***** DATA SHOWN
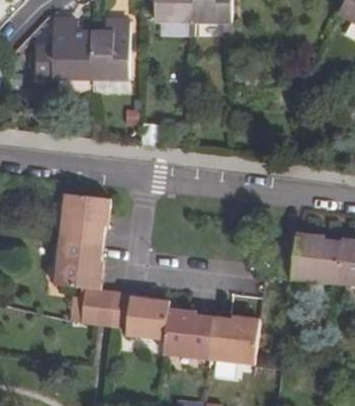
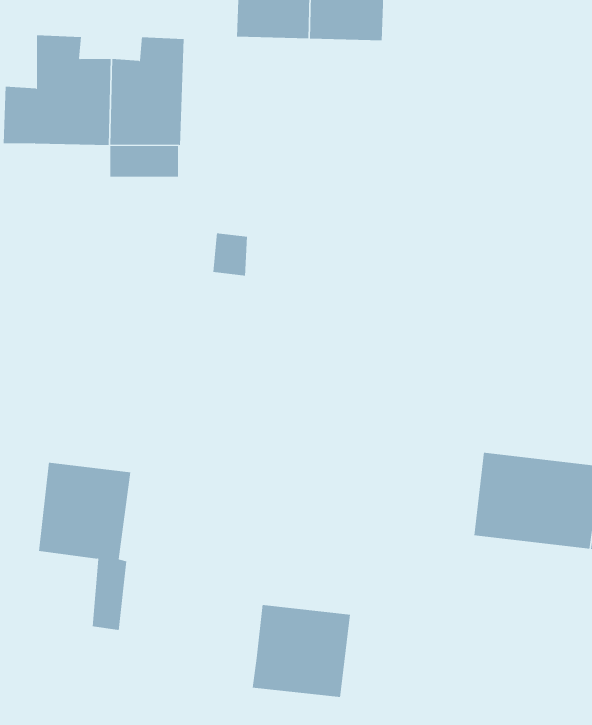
building: [60,193,108,243] -> none
building: [112,292,170,338] -> none
building: [209,316,259,363] -> none

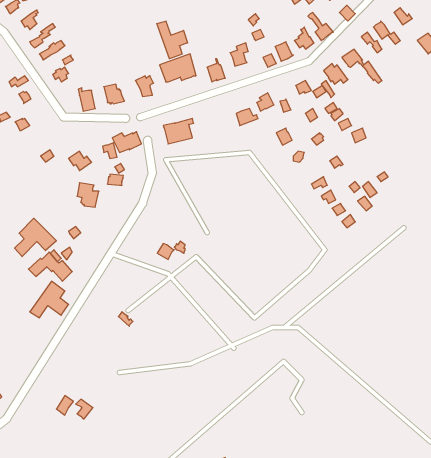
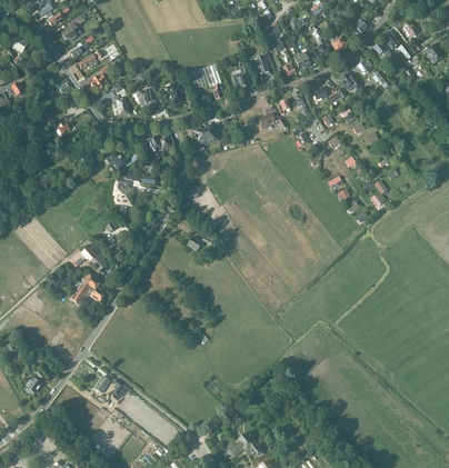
building: [157,21,188,59] -> none
building: [15,218,56,257] -> none

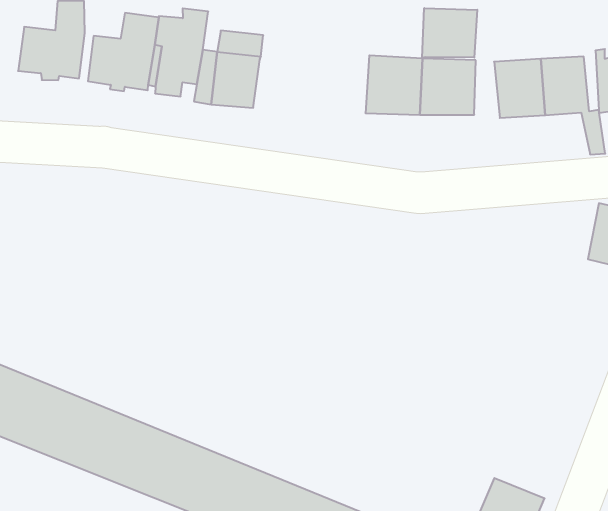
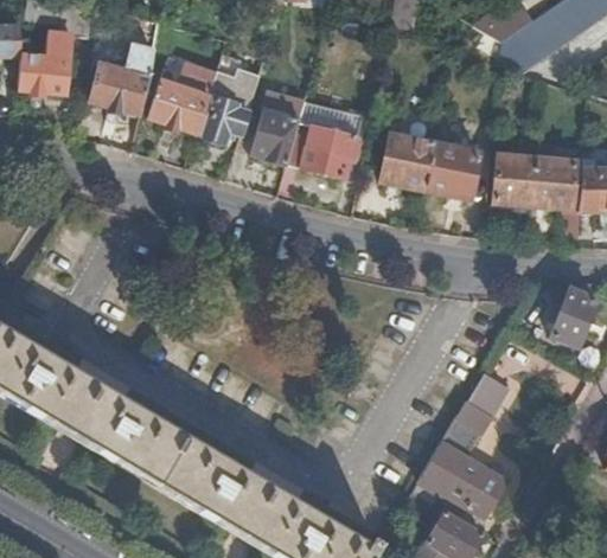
building: [422,8,477,58] -> none
building: none -> [287,121,364,177]
building: none -> [421,374,509,515]

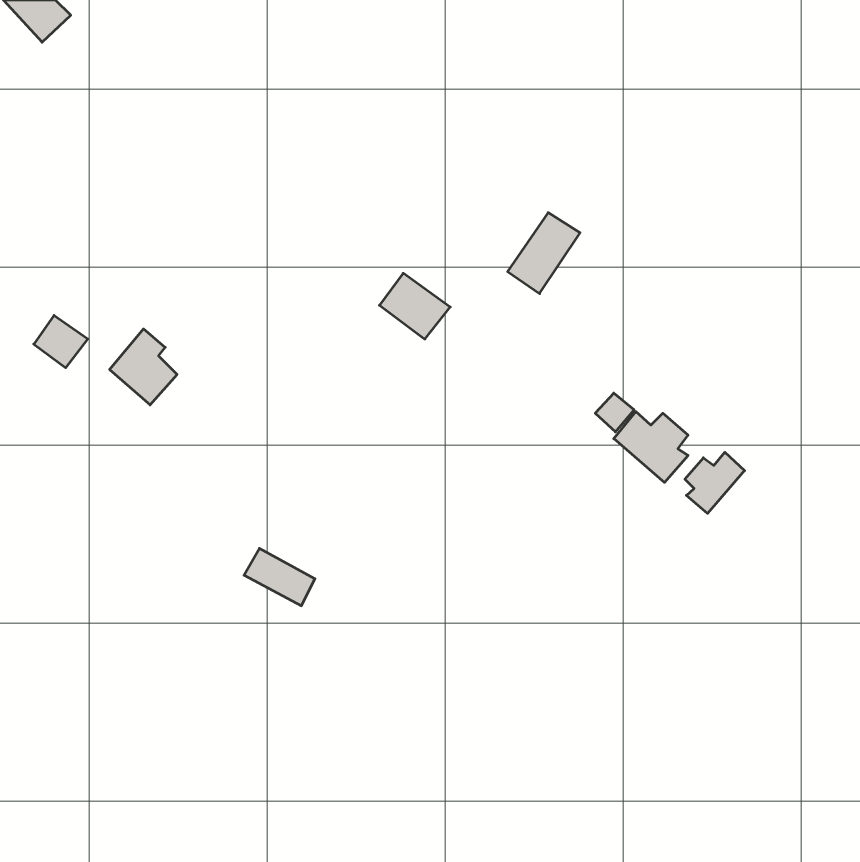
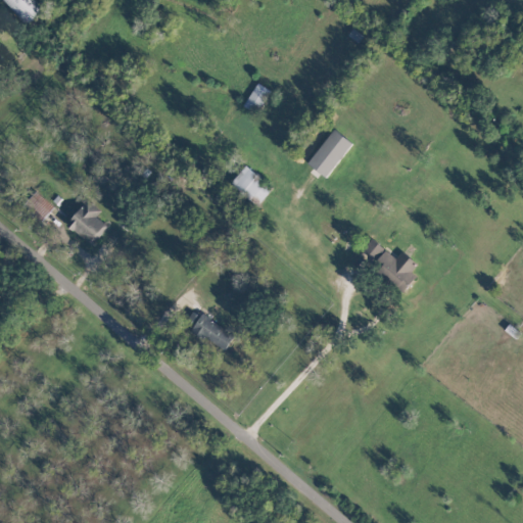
building: none -> [243,83,271,114]
building: [685,452,745,513] -> none
building: [244,548,315,606] -> [191,315,234,349]

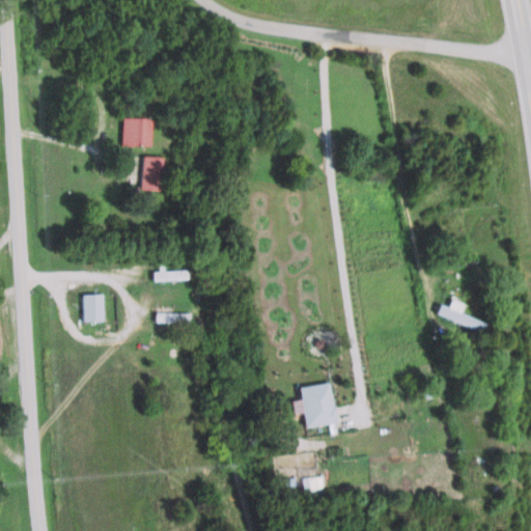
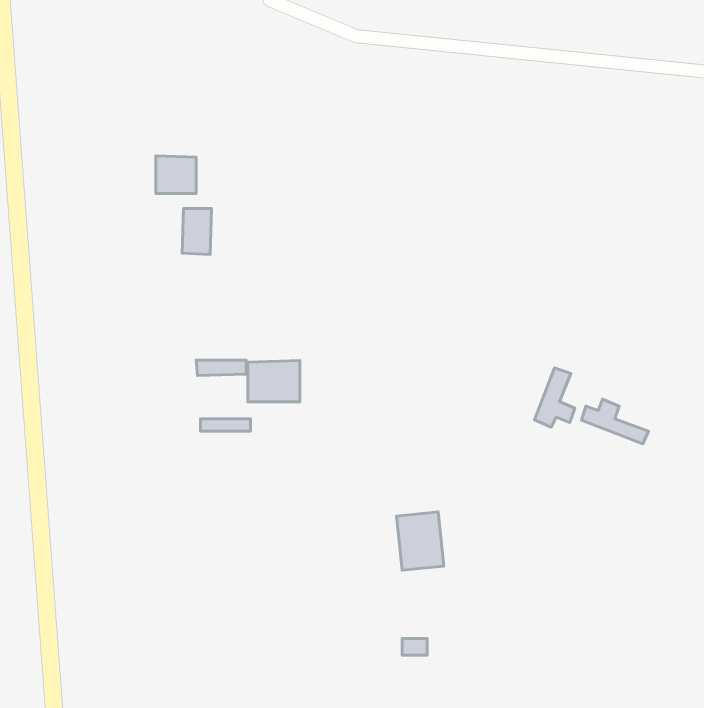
building: none -> [248,361,300,402]
building: none -> [535,368,575,427]
building: [82,295,104,323] -> none

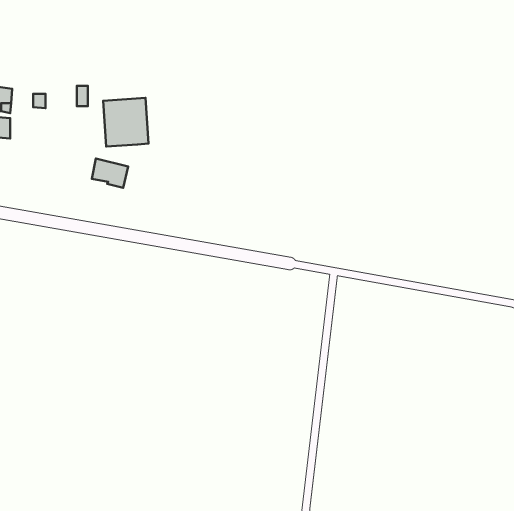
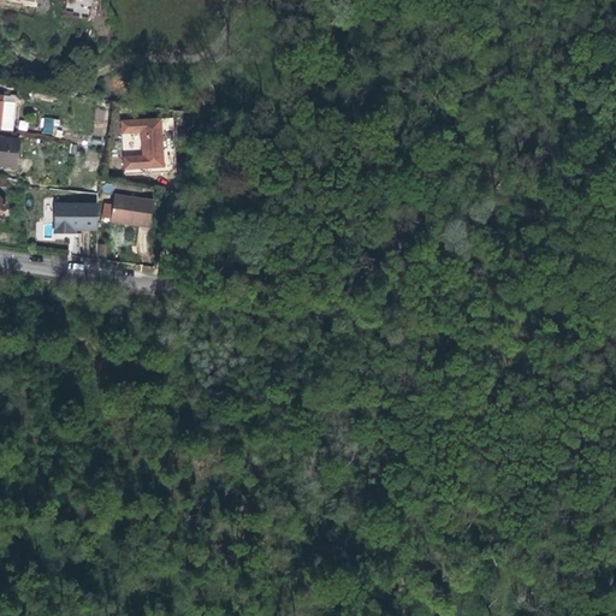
building: none -> [47,205,93,238]

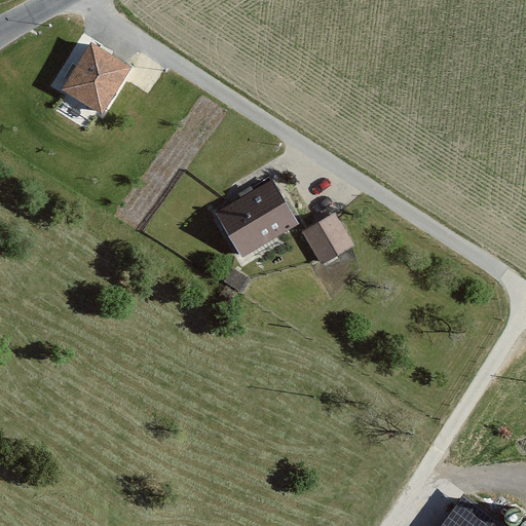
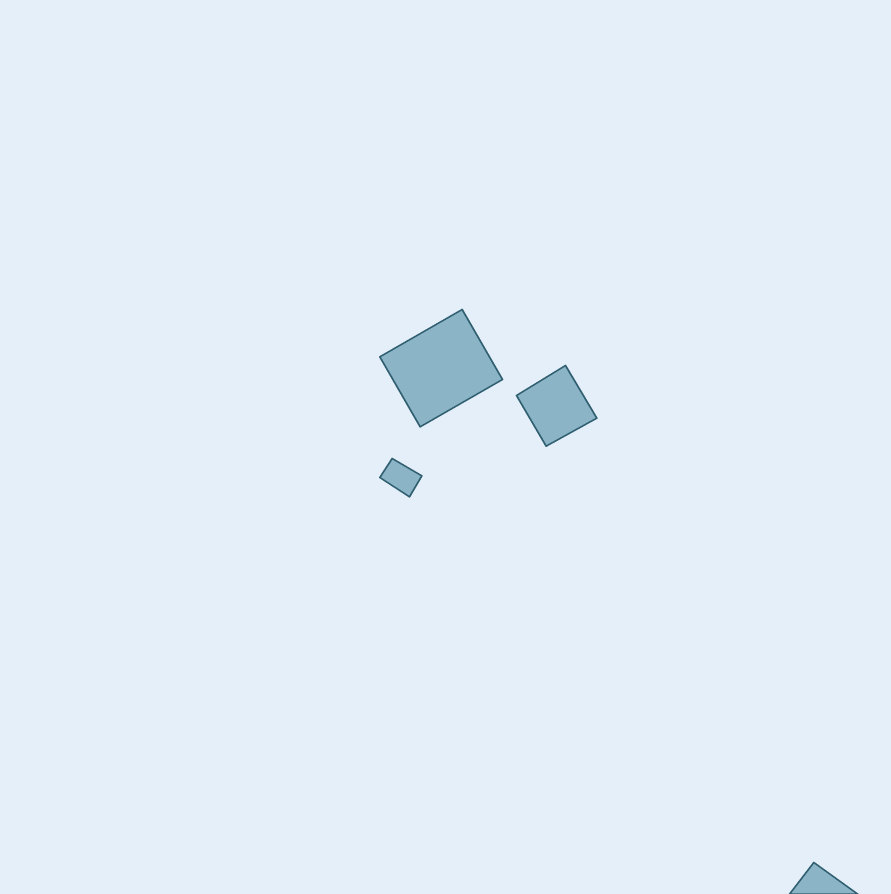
building: [64,46,125,110] -> none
**********
» EXERCISE DIRECTIONS:
Omit the pictures, then repeat exactly each line from the beginning of the listing through the line with "building: [82,295,104,323] -> none".

» EXPECTED OUTPUT:
building: [60,193,108,243] -> none
building: [112,292,170,338] -> none
building: [209,316,259,363] -> none

building: [157,21,188,59] -> none
building: [15,218,56,257] -> none

building: [422,8,477,58] -> none
building: none -> [287,121,364,177]
building: none -> [421,374,509,515]

building: none -> [243,83,271,114]
building: [685,452,745,513] -> none
building: [244,548,315,606] -> [191,315,234,349]

building: none -> [248,361,300,402]
building: none -> [535,368,575,427]
building: [82,295,104,323] -> none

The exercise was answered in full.